== Your instructions ==
Would you please output the lines of the data below from the one containing "(438, 201) = (100, 294): none -> white tree" to the end, exactly and with nothing added?

==== Input data ====

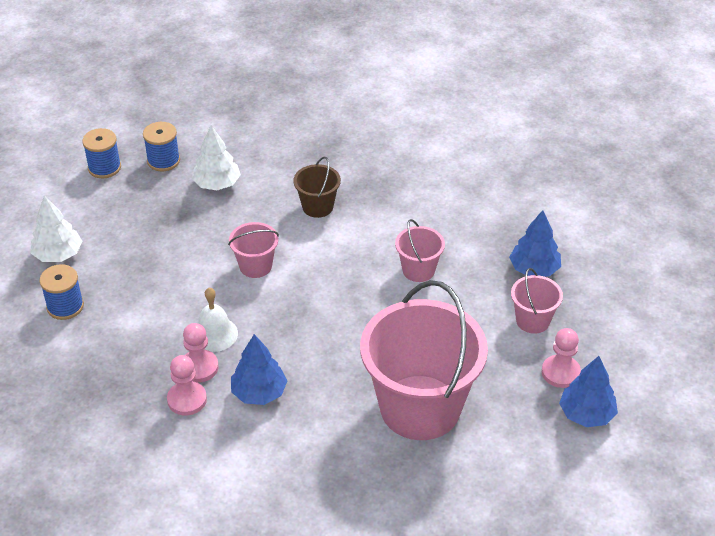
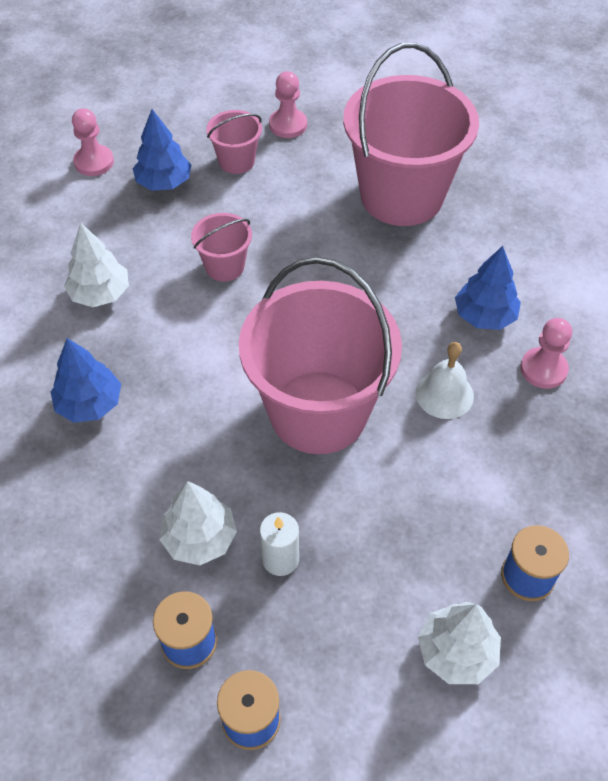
camera: 120 degrees left, 10 degrees up
(175, 210) = (280, 559): none -> white candle
(199, 367) = (497, 382): pink pawn -> pink pawn (94, 162)
(255, 266) = (318, 412): pink bucket -> pink bucket, size x2.25
(317, 207) = (177, 402): brown bucket -> none
(438, 201) = (100, 294): none -> white tree
(586, 414) = (322, 97): blue tree -> blue tree (90, 404)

====

== Result below ==
(438, 201) = (100, 294): none -> white tree
(586, 414) = (322, 97): blue tree -> blue tree (90, 404)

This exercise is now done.